• **WORK INSTRUCTION**
All of the data is to be printed exactly, though the images must be left off.

• **INFORMATION SHOWN**
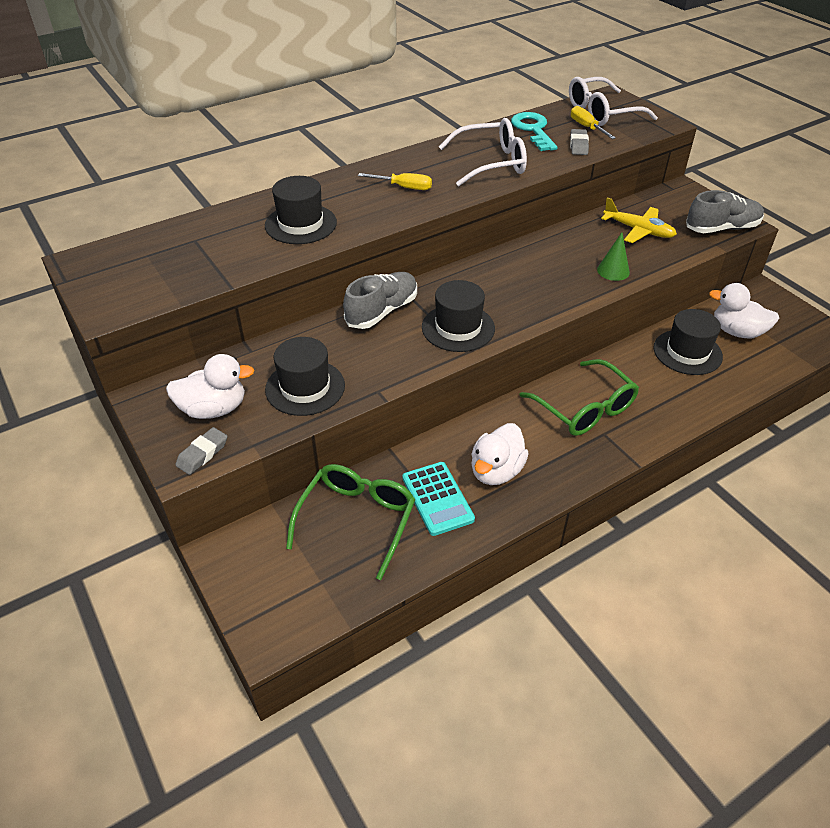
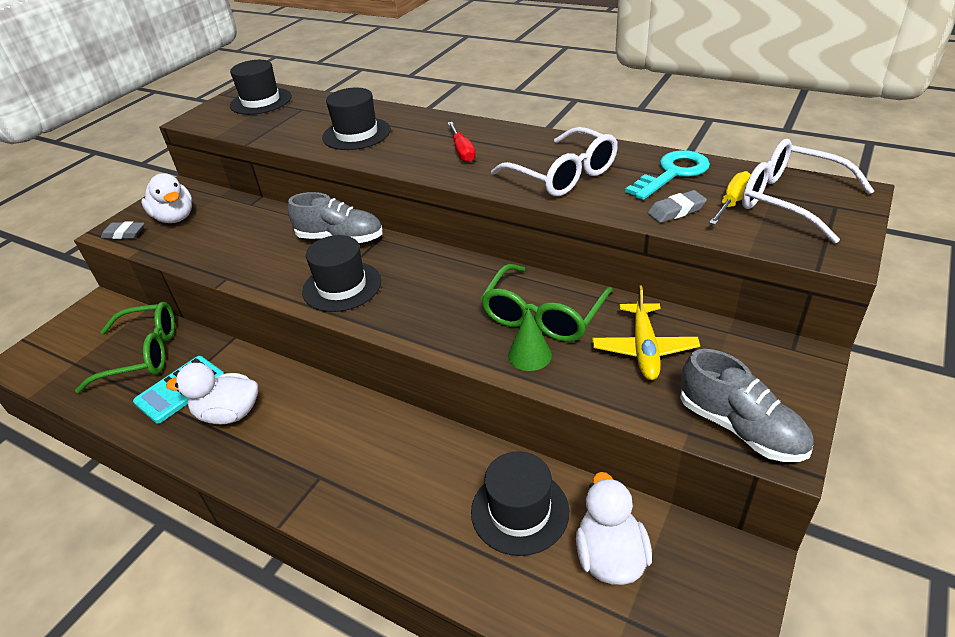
camera: 65 degrees right, 5 degrees down
(305, 387) = (216, 243): black hat -> black hat (261, 101)
(404, 187) = (462, 151): yellow screwdriver -> red screwdriver
(585, 409) = (353, 447): green glasses -> green glasses (543, 315)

• **ANSWER TO THIS PROBLEM**
camera: 65 degrees right, 5 degrees down
(305, 387) = (216, 243): black hat -> black hat (261, 101)
(404, 187) = (462, 151): yellow screwdriver -> red screwdriver
(585, 409) = (353, 447): green glasses -> green glasses (543, 315)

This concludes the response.